Scene change data:
= Beginning of Section =
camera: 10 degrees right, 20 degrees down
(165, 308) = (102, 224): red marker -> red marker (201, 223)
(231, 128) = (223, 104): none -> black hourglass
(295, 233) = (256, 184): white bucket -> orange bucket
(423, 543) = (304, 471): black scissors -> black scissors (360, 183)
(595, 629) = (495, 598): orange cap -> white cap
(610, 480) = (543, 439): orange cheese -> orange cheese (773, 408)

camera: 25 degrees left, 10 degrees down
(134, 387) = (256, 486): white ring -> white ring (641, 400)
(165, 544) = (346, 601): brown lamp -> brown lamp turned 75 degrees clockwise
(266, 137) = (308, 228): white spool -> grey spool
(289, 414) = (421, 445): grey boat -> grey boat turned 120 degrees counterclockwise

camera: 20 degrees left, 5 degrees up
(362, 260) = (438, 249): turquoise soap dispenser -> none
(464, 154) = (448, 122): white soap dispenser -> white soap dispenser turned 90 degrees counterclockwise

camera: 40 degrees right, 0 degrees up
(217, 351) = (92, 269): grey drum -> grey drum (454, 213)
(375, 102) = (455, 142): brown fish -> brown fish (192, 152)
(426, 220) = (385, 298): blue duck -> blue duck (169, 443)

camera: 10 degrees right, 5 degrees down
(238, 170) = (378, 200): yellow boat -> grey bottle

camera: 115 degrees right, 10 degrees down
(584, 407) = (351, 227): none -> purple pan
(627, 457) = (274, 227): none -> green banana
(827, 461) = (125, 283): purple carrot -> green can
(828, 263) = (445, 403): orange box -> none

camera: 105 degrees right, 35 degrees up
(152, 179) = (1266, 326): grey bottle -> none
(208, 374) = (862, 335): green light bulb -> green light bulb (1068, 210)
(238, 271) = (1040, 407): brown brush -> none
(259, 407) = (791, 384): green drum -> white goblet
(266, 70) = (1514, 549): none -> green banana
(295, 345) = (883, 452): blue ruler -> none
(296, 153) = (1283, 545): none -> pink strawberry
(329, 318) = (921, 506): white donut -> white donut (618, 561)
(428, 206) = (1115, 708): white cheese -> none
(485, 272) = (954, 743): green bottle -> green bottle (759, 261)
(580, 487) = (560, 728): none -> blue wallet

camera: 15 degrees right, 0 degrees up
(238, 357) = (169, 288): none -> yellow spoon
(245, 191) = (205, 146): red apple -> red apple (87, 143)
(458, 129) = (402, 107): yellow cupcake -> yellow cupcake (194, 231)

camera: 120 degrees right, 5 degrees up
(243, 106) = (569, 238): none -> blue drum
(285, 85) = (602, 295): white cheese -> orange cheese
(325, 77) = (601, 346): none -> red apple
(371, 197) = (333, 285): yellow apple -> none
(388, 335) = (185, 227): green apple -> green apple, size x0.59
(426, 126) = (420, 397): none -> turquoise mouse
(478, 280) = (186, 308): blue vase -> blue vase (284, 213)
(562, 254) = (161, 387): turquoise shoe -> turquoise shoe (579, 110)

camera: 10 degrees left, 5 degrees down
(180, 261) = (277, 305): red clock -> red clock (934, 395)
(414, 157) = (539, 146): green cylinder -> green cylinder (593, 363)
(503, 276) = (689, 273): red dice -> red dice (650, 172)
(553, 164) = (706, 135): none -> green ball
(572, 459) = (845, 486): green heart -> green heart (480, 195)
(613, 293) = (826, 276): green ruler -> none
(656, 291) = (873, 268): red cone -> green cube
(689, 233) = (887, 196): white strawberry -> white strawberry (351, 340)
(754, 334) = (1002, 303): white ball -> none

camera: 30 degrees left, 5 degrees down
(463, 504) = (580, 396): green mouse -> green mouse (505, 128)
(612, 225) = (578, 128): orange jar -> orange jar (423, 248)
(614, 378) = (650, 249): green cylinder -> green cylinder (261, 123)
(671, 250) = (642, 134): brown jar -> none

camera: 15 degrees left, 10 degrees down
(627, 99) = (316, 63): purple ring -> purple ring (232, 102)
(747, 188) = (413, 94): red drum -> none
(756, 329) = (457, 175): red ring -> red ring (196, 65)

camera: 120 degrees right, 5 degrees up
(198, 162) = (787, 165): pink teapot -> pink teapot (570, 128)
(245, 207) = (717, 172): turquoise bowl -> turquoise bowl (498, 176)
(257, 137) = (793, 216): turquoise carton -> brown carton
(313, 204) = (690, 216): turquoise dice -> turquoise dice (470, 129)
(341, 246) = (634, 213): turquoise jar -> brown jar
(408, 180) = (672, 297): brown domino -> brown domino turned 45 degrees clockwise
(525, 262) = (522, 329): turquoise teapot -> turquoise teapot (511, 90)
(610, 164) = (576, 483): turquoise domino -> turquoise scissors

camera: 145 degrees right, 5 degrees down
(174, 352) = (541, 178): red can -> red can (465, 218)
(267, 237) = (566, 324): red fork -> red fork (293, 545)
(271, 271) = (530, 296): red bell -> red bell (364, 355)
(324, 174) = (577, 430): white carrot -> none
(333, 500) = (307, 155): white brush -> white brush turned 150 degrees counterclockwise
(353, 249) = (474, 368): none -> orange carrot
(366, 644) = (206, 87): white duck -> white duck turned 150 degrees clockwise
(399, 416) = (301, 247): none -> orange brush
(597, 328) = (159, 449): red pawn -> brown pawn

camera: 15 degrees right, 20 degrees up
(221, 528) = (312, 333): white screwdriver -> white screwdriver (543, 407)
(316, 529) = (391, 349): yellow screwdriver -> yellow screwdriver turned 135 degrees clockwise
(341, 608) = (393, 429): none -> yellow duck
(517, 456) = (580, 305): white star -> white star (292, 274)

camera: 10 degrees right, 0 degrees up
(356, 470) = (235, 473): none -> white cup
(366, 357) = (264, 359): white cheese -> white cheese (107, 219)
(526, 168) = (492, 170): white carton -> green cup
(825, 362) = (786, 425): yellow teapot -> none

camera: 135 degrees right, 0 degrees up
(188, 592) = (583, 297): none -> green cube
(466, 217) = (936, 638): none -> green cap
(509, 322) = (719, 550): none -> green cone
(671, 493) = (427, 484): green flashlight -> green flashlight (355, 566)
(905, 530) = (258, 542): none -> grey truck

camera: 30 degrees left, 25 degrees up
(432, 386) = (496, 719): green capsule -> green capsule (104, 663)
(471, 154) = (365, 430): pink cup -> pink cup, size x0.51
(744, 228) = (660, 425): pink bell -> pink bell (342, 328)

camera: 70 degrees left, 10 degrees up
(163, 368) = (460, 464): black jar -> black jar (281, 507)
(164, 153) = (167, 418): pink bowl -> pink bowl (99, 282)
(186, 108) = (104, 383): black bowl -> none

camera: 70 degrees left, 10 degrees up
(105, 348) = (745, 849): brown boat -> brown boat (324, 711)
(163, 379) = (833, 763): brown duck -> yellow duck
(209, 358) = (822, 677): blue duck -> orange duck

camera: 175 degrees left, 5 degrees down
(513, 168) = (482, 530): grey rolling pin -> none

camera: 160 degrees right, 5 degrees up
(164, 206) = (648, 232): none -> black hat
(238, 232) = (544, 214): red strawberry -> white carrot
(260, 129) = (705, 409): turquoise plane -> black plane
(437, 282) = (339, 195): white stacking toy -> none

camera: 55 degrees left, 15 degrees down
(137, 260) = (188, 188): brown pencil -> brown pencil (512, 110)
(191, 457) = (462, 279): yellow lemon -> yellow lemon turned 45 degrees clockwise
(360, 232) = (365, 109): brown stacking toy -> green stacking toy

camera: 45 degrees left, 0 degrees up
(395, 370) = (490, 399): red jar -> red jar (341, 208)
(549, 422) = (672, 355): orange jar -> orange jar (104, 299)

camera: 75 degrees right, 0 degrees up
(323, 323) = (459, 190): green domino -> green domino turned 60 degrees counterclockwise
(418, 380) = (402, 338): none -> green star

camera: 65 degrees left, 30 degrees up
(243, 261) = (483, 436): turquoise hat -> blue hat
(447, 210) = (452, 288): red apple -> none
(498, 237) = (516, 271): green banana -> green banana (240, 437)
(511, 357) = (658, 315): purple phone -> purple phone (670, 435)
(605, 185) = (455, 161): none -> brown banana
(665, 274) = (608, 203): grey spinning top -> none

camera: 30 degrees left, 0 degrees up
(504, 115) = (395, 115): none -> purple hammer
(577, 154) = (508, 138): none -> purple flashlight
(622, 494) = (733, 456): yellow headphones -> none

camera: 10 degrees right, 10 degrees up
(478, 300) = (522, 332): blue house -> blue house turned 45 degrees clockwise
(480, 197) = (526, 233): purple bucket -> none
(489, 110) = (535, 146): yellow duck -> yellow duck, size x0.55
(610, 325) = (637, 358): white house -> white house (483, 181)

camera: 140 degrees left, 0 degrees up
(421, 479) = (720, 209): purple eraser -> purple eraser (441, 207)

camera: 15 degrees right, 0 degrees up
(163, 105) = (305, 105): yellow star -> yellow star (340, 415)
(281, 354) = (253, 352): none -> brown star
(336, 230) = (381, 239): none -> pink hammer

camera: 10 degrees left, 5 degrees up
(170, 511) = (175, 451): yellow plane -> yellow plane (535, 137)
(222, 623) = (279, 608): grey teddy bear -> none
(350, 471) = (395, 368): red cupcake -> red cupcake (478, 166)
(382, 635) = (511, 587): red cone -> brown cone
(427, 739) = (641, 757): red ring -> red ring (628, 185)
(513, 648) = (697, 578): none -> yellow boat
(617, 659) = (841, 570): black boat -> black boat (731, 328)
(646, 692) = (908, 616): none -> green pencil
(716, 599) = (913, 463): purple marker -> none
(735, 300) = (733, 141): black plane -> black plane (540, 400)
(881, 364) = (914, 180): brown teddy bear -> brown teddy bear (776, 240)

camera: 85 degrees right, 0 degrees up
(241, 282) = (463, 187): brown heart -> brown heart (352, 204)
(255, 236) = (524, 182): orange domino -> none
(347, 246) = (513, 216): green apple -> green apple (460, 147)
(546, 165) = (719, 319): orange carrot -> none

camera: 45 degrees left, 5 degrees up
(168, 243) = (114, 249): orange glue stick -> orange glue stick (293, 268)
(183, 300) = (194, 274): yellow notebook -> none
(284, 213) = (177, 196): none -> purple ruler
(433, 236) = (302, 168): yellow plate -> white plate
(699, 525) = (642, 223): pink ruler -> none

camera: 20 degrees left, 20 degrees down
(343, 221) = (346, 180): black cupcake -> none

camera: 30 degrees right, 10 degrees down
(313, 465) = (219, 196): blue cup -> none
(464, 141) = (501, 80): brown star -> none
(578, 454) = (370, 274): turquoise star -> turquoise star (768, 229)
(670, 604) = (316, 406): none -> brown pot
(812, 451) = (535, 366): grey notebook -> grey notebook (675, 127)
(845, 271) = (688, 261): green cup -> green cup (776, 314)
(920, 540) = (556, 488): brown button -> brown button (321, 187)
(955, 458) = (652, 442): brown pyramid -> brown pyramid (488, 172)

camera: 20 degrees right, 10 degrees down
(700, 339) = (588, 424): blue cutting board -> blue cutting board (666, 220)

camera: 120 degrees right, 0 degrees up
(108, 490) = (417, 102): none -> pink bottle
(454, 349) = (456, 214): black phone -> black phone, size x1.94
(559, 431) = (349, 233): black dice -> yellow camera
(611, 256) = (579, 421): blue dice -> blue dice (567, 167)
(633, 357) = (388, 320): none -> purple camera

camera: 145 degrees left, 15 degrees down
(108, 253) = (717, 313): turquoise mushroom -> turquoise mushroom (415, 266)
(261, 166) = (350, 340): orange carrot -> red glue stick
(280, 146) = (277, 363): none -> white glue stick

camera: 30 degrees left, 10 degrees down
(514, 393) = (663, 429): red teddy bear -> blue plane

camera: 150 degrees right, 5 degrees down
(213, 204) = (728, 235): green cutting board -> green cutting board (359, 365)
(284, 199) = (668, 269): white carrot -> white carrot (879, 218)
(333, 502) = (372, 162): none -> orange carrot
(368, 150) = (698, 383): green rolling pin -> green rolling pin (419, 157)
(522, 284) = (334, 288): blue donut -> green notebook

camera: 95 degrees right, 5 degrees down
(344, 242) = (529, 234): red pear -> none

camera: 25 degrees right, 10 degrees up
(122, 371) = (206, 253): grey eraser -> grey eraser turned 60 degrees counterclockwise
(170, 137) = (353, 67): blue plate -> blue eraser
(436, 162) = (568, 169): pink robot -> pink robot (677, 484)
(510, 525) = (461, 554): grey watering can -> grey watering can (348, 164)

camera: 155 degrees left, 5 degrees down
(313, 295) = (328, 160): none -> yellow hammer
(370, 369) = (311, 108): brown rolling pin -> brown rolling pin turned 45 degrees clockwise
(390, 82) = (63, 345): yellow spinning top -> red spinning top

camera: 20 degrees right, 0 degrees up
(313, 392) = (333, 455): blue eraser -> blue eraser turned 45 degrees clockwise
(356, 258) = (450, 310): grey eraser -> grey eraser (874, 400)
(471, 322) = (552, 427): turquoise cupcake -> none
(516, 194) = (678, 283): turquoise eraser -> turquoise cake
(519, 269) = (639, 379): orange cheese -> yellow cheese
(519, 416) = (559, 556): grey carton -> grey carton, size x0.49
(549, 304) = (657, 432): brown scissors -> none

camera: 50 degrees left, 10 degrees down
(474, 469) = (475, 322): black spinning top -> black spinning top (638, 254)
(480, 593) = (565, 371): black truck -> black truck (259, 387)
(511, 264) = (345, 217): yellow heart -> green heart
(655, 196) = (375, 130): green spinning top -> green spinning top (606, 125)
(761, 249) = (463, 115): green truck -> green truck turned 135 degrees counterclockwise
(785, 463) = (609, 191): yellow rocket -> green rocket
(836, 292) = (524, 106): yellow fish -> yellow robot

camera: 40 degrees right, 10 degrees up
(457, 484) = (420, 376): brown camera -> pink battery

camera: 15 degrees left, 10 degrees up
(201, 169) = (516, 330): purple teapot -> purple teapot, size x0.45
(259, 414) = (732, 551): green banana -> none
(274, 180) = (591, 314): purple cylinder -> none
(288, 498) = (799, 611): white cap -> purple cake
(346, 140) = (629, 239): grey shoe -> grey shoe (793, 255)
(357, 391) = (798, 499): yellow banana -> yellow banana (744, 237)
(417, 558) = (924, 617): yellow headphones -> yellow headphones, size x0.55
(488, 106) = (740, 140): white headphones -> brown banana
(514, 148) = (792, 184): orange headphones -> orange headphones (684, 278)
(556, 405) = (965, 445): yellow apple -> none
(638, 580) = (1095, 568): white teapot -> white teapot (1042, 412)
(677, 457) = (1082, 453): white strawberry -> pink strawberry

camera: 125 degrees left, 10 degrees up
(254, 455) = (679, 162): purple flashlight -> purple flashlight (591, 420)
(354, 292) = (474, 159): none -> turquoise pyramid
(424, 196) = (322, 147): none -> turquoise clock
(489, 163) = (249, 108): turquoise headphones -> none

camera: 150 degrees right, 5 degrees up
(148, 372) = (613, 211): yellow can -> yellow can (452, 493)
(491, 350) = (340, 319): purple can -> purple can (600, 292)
= End of Section =
Return the opening line of the data and every line after it through the line containing "(289, 414) = (421, 445): grey", please, exactly as written and with nothing added.

camera: 10 degrees right, 20 degrees down
(165, 308) = (102, 224): red marker -> red marker (201, 223)
(231, 128) = (223, 104): none -> black hourglass
(295, 233) = (256, 184): white bucket -> orange bucket
(423, 543) = (304, 471): black scissors -> black scissors (360, 183)
(595, 629) = (495, 598): orange cap -> white cap
(610, 480) = (543, 439): orange cheese -> orange cheese (773, 408)

camera: 25 degrees left, 10 degrees down
(134, 387) = (256, 486): white ring -> white ring (641, 400)
(165, 544) = (346, 601): brown lamp -> brown lamp turned 75 degrees clockwise
(266, 137) = (308, 228): white spool -> grey spool
(289, 414) = (421, 445): grey boat -> grey boat turned 120 degrees counterclockwise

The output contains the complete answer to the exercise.